** Assigned task **
Leaving out the images, please output every entry exactly as it appears.

··· Information provided

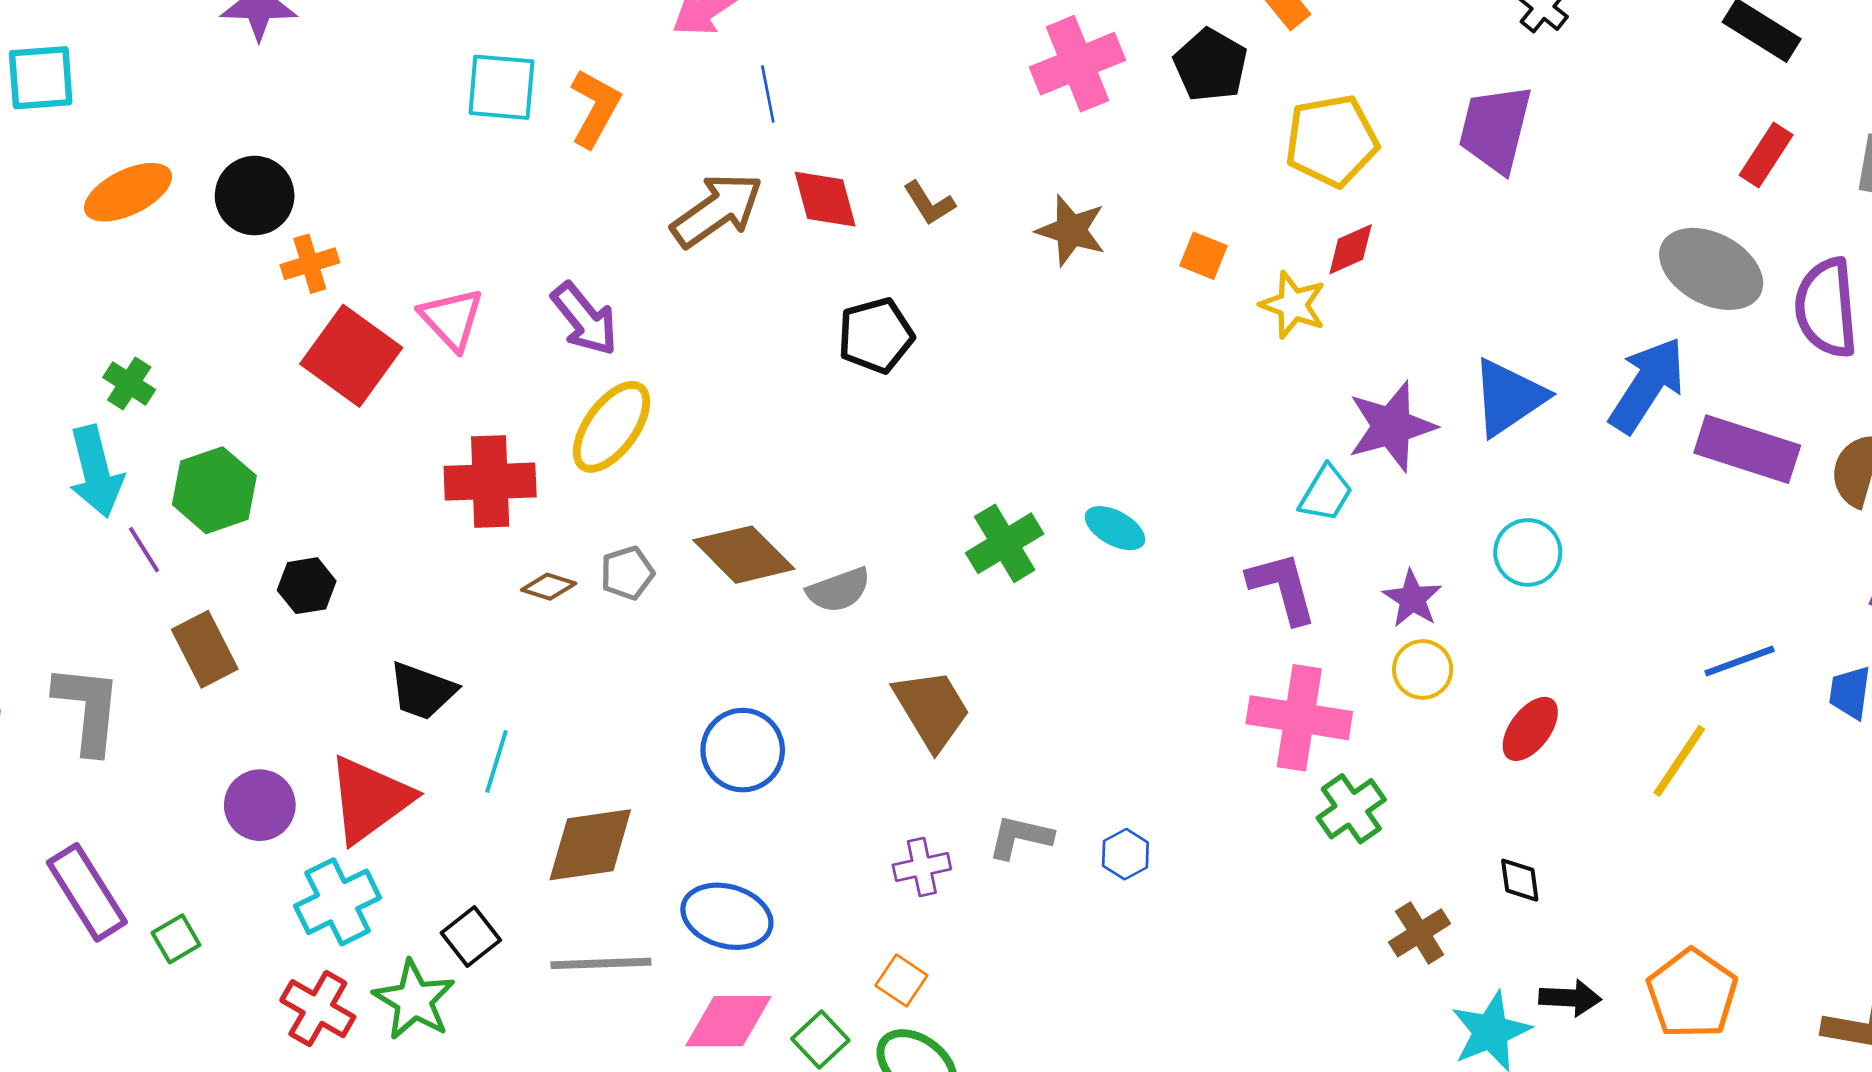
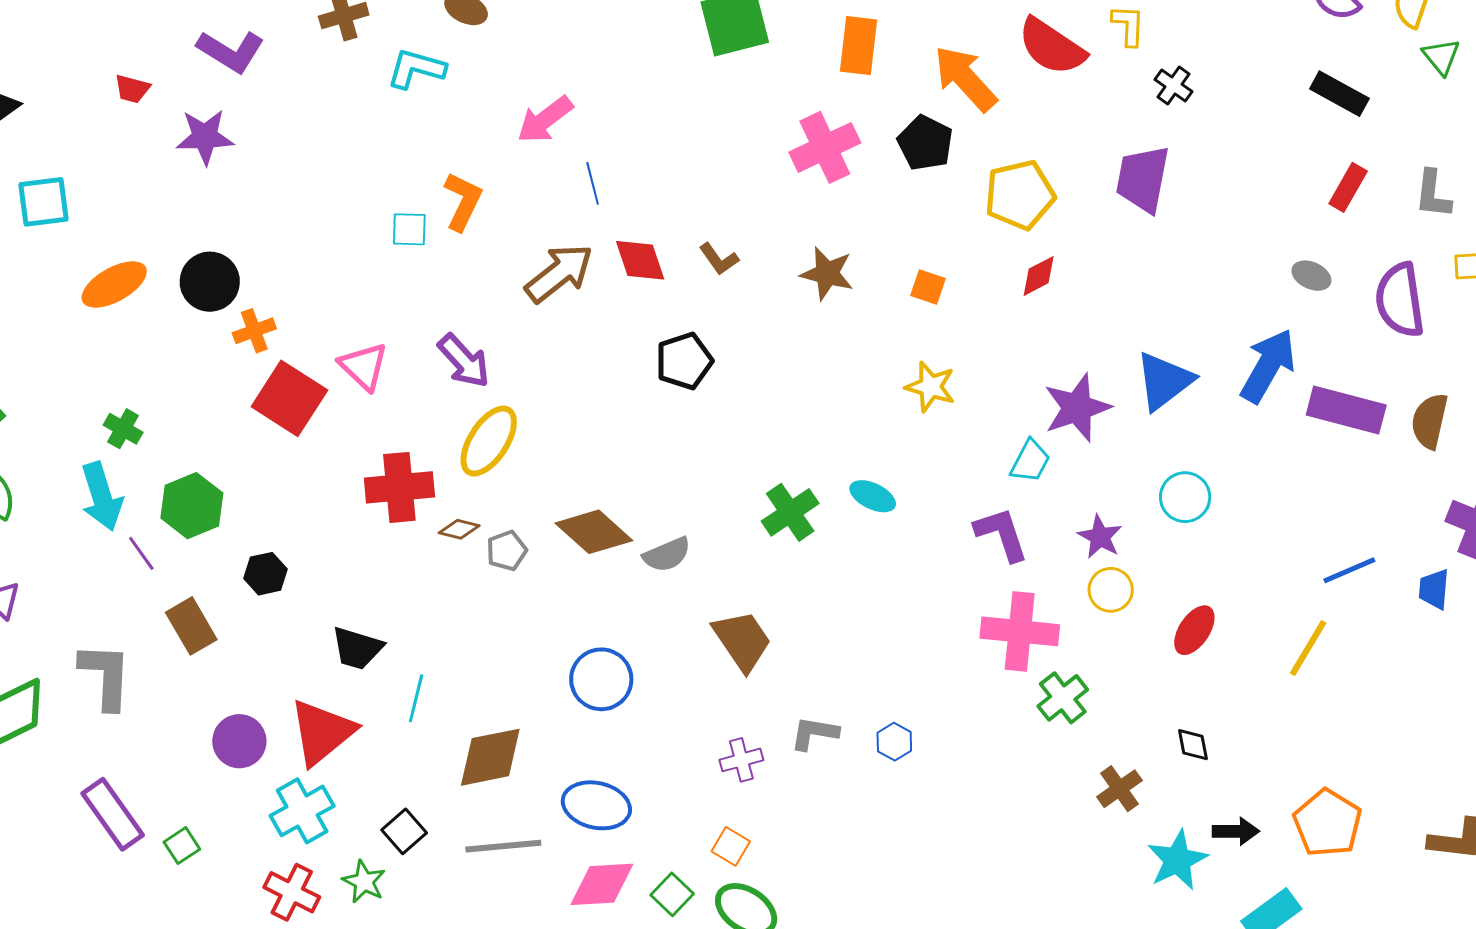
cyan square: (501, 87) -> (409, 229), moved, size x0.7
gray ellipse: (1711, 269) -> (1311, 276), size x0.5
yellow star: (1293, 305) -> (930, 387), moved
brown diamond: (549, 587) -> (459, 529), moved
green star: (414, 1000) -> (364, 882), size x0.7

······

** Solution to the exercise **
cyan square: (501, 87) -> (409, 229), moved, size x0.7
gray ellipse: (1711, 269) -> (1311, 276), size x0.5
yellow star: (1293, 305) -> (930, 387), moved
brown diamond: (549, 587) -> (459, 529), moved
green star: (414, 1000) -> (364, 882), size x0.7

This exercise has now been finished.